• Exercise details:
Would you please copy every line below that includes the string "green"?

[Scene image comparisons]
**********

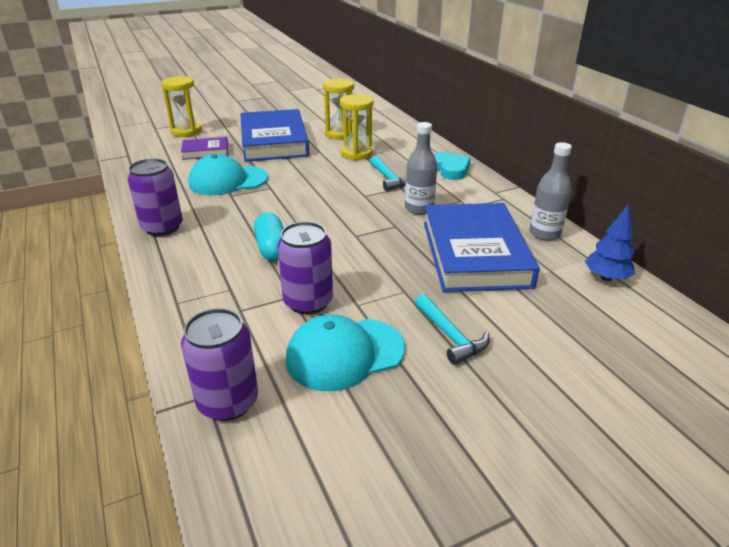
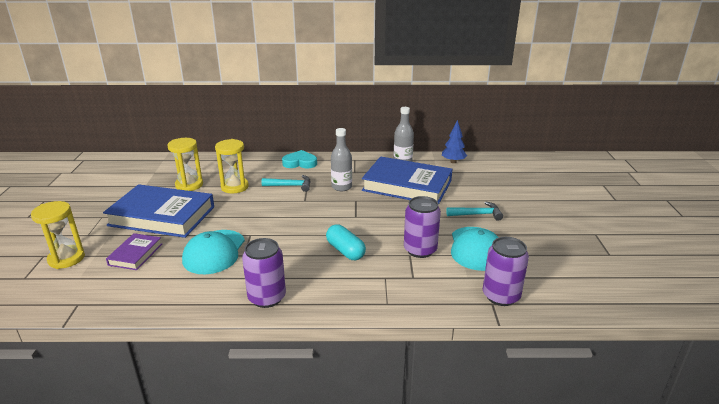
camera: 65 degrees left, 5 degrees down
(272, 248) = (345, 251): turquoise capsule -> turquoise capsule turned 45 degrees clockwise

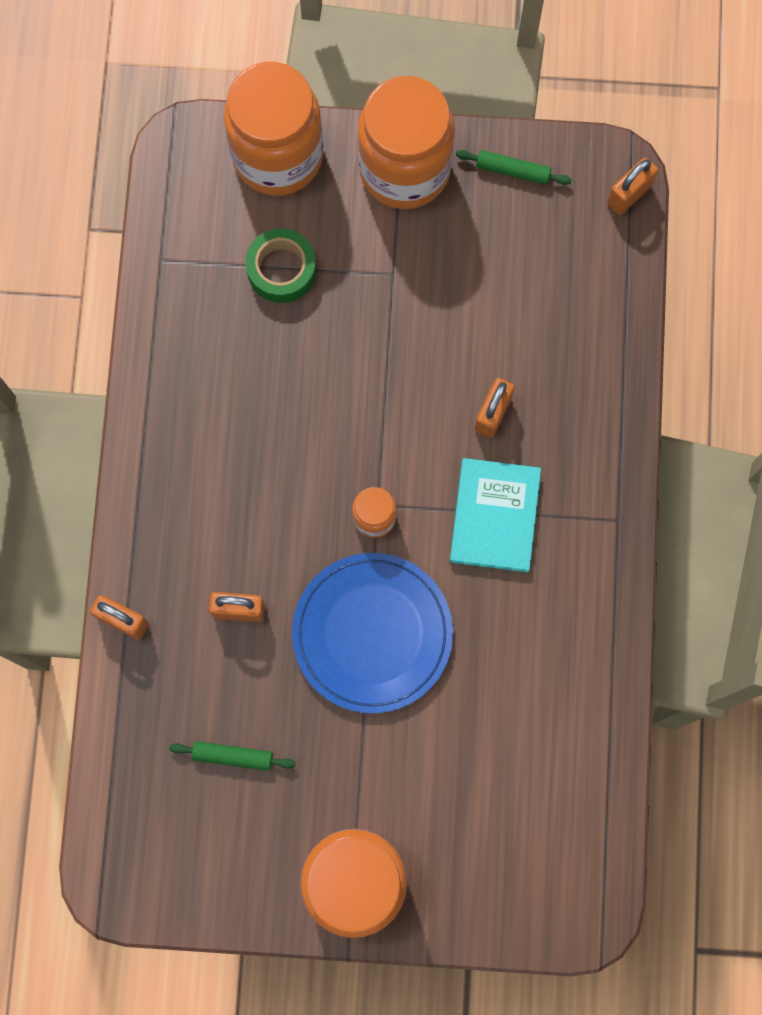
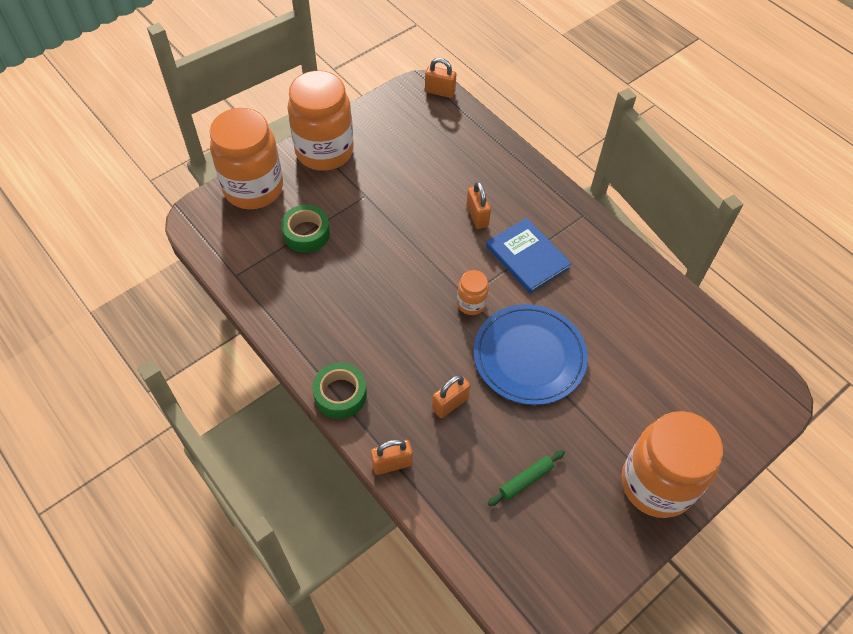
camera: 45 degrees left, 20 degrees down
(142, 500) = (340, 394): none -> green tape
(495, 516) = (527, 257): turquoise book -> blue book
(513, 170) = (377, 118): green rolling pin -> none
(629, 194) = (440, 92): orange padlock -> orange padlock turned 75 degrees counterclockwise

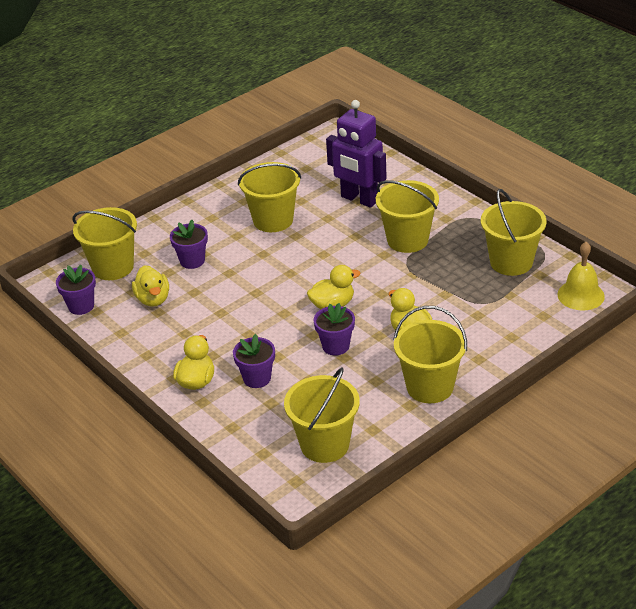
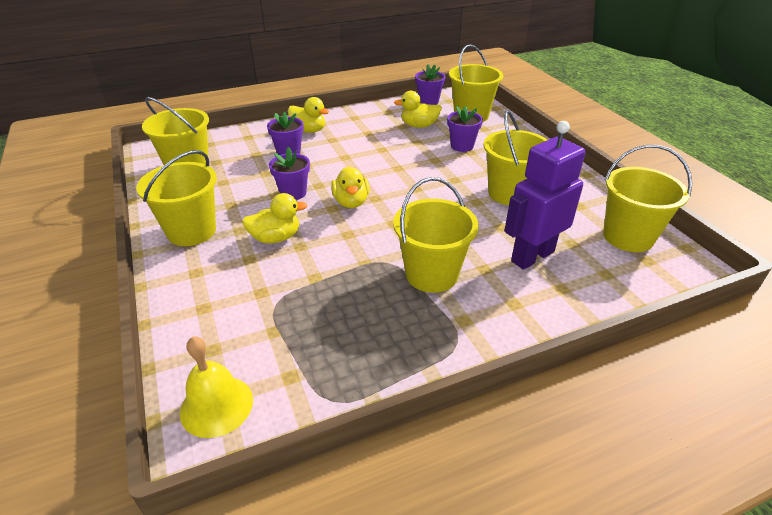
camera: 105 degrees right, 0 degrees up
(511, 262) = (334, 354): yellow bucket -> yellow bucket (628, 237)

**********

• Completed exercise:
(142, 500) = (340, 394): none -> green tape
(513, 170) = (377, 118): green rolling pin -> none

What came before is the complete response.